ABOUT THIS TASK
The entries are to be reproduced verbatim, and their pictures left out.

### SOURCE DATA

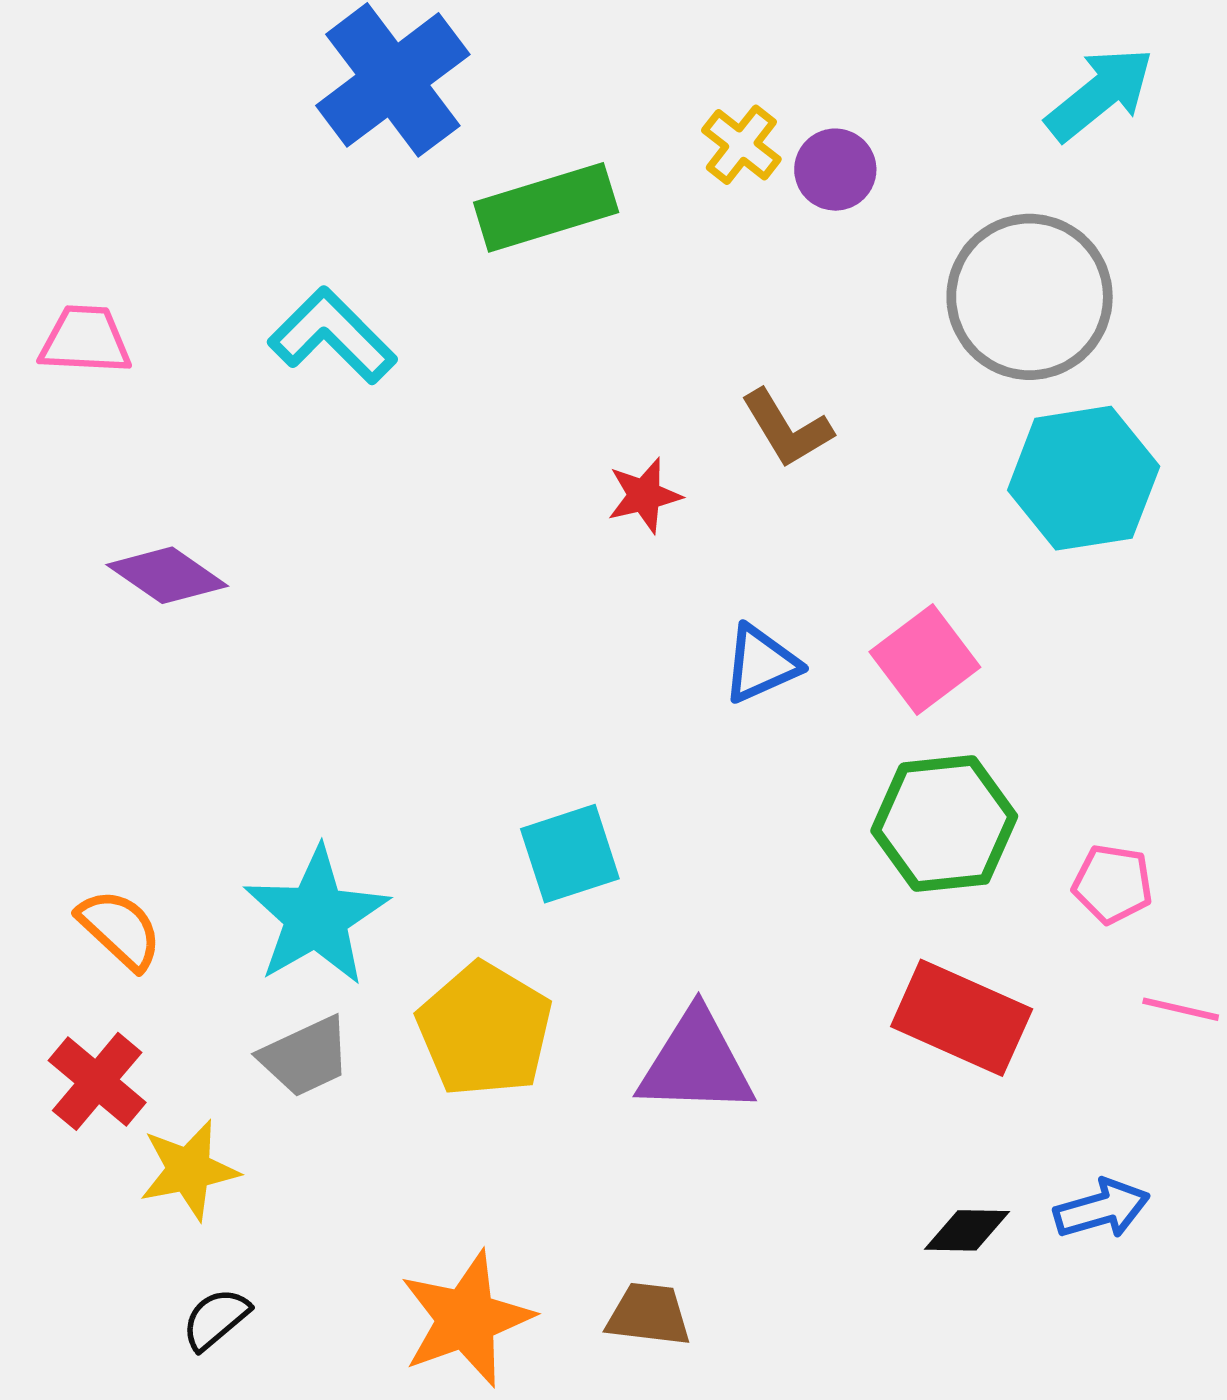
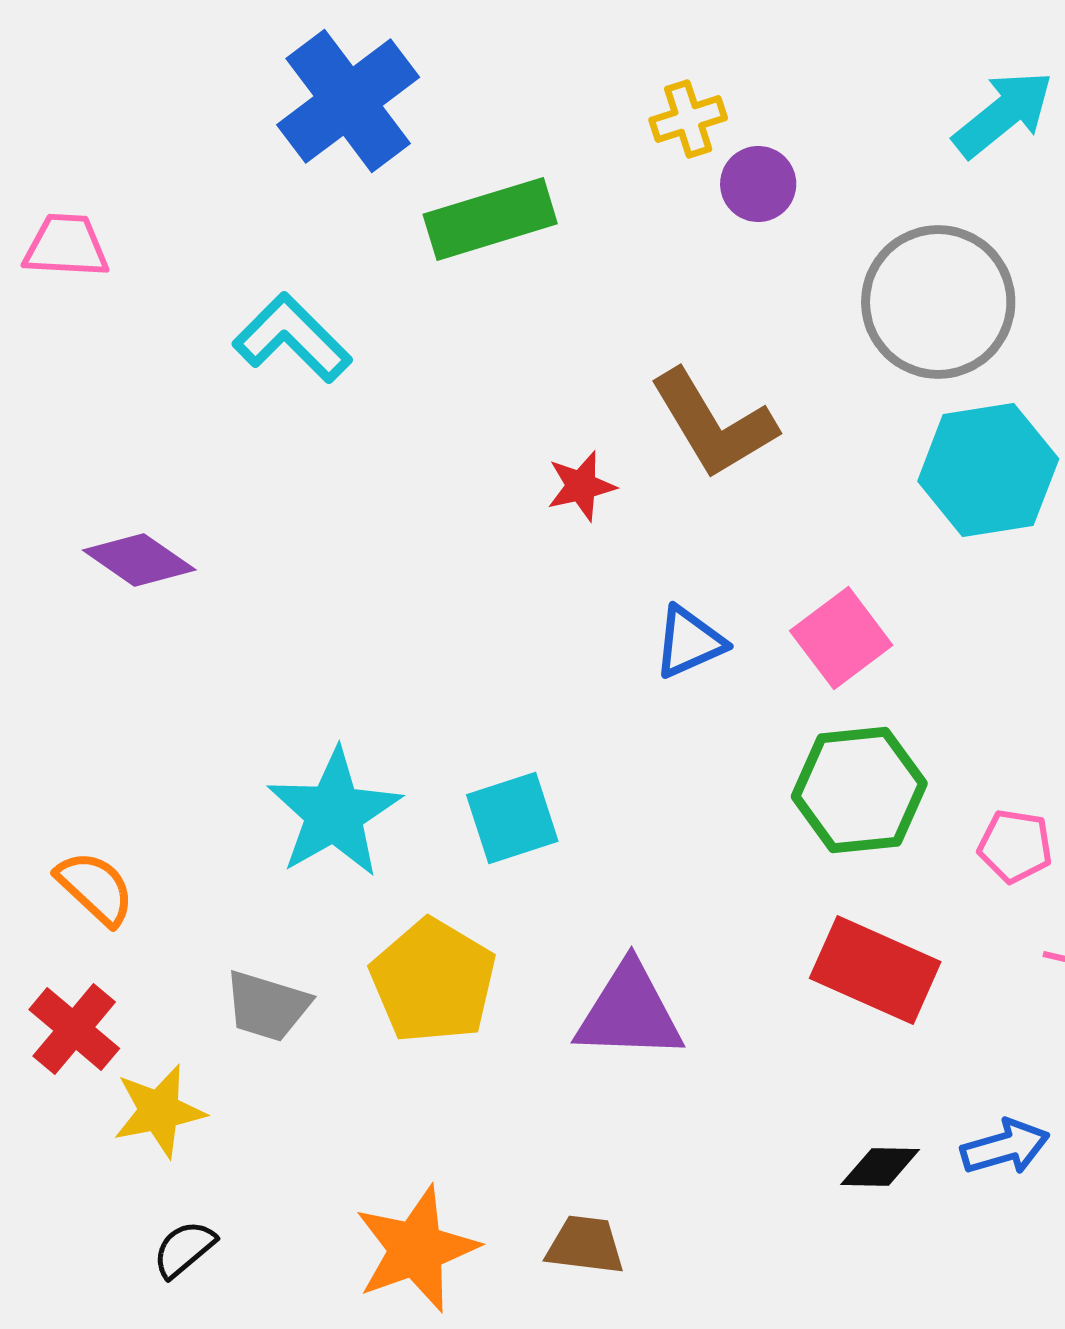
yellow cross: (741, 145) -> (688, 119), moved, turned 34
pink trapezoid: (85, 340) -> (66, 246), moved
brown L-shape: (787, 429) -> (713, 424), size x1.5
cyan star: (316, 916) -> (334, 813), moved
gray trapezoid: (305, 1057) -> (267, 1006), turned 42

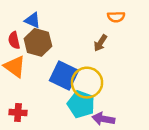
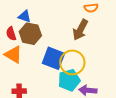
brown arrow: (100, 43) -> (80, 30), size x1.5
cyan pentagon: (81, 104) -> (69, 80), turned -30

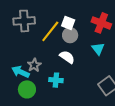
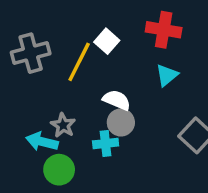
white square: (68, 23) -> (107, 41), turned 32
gray circle: (70, 35) -> (121, 122), moved
cyan triangle: (98, 49) -> (167, 75), turned 40

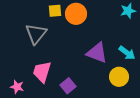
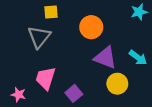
yellow square: (55, 11) -> (51, 12), moved
orange circle: (76, 14) -> (91, 27), moved
yellow circle: (119, 77) -> (117, 84), moved

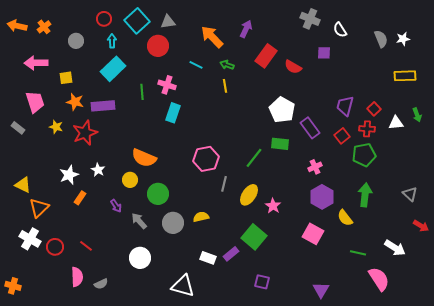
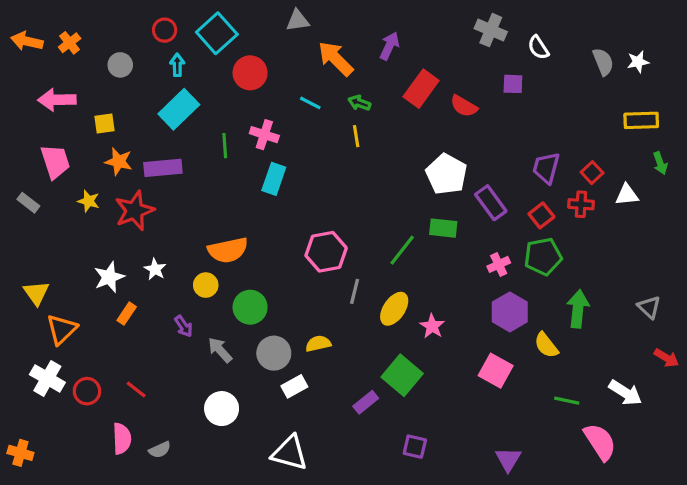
gray triangle: (168, 22) -> (298, 21), moved
green arrow: (417, 115) -> (660, 163), moved
green pentagon: (364, 155) -> (543, 257), moved
orange semicircle: (144, 158) -> (228, 250), turned -35
yellow triangle: (23, 185) -> (36, 293), turned 30
white rectangle: (208, 258) -> (294, 386), moved, turned -49

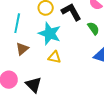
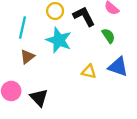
yellow triangle: (54, 57) -> (89, 72), moved

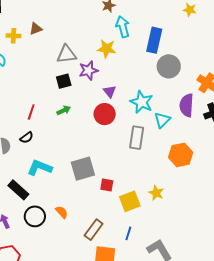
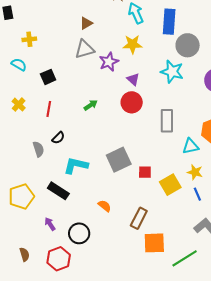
brown triangle: (36, 29) -> (86, 23), moved
yellow star: (107, 49) -> (132, 44), moved
black square: (64, 81) -> (48, 77), moved
cyan star: (142, 102) -> (172, 72), moved
red line: (31, 112) -> (49, 109), moved
cyan triangle: (162, 120) -> (190, 146), moved, turned 42
black circle: (35, 216) -> (79, 233), moved
blue line: (128, 233) -> (197, 194), moved, turned -32

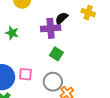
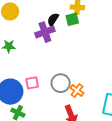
green square: (56, 54) -> (72, 19), moved, turned -32

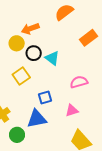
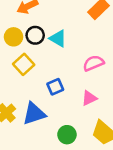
yellow circle: (17, 43) -> (14, 37), moved
blue triangle: (37, 119) -> (34, 114), moved
green circle: (17, 135) -> (67, 135), moved

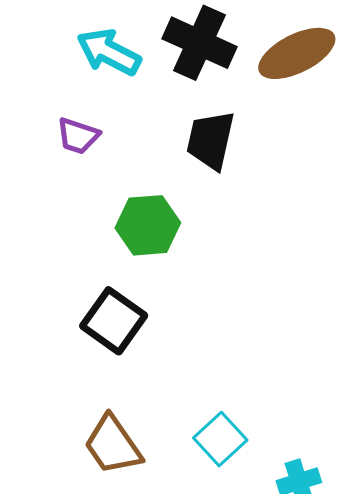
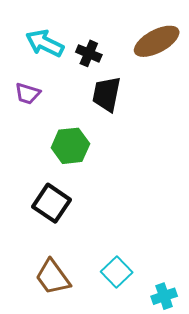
black cross: (200, 43) -> (89, 53), moved, size x0.6

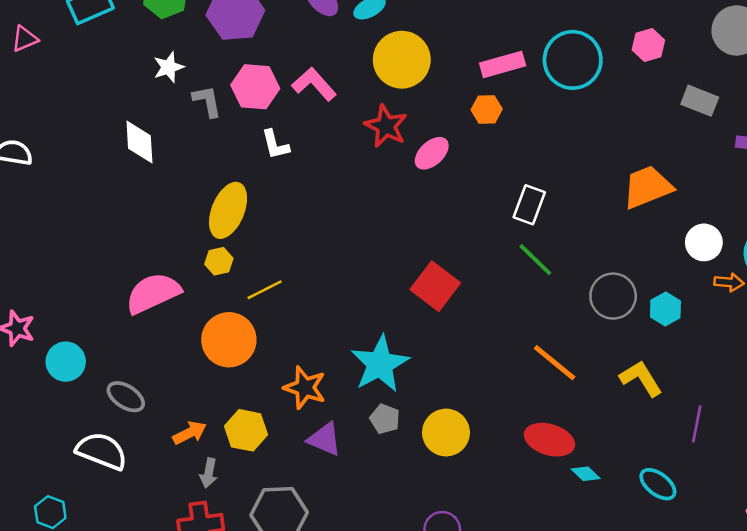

######

RESULT FOR THIS TASK
yellow cross: (741, 145) -> (688, 119), moved, turned 34
pink trapezoid: (85, 340) -> (66, 246), moved
brown L-shape: (787, 429) -> (713, 424), size x1.5
cyan star: (316, 916) -> (334, 813), moved
gray trapezoid: (305, 1057) -> (267, 1006), turned 42

brown arrow: (100, 43) -> (80, 30), size x1.5
cyan pentagon: (81, 104) -> (69, 80), turned -30

white square: (68, 23) -> (107, 41), turned 32
gray circle: (70, 35) -> (121, 122), moved
cyan triangle: (98, 49) -> (167, 75), turned 40

yellow square: (55, 11) -> (51, 12), moved
orange circle: (76, 14) -> (91, 27), moved
yellow circle: (119, 77) -> (117, 84), moved

gray triangle: (168, 22) -> (298, 21), moved
green arrow: (417, 115) -> (660, 163), moved
green pentagon: (364, 155) -> (543, 257), moved
orange semicircle: (144, 158) -> (228, 250), turned -35
yellow triangle: (23, 185) -> (36, 293), turned 30
white rectangle: (208, 258) -> (294, 386), moved, turned -49

yellow triangle: (54, 57) -> (89, 72), moved

brown triangle: (36, 29) -> (86, 23), moved
yellow star: (107, 49) -> (132, 44), moved
black square: (64, 81) -> (48, 77), moved
cyan star: (142, 102) -> (172, 72), moved
red line: (31, 112) -> (49, 109), moved
cyan triangle: (162, 120) -> (190, 146), moved, turned 42
black circle: (35, 216) -> (79, 233), moved
blue line: (128, 233) -> (197, 194), moved, turned -32

green square: (56, 54) -> (72, 19), moved, turned -32

yellow circle: (17, 43) -> (14, 37), moved
blue triangle: (37, 119) -> (34, 114), moved
green circle: (17, 135) -> (67, 135), moved

black cross: (200, 43) -> (89, 53), moved, size x0.6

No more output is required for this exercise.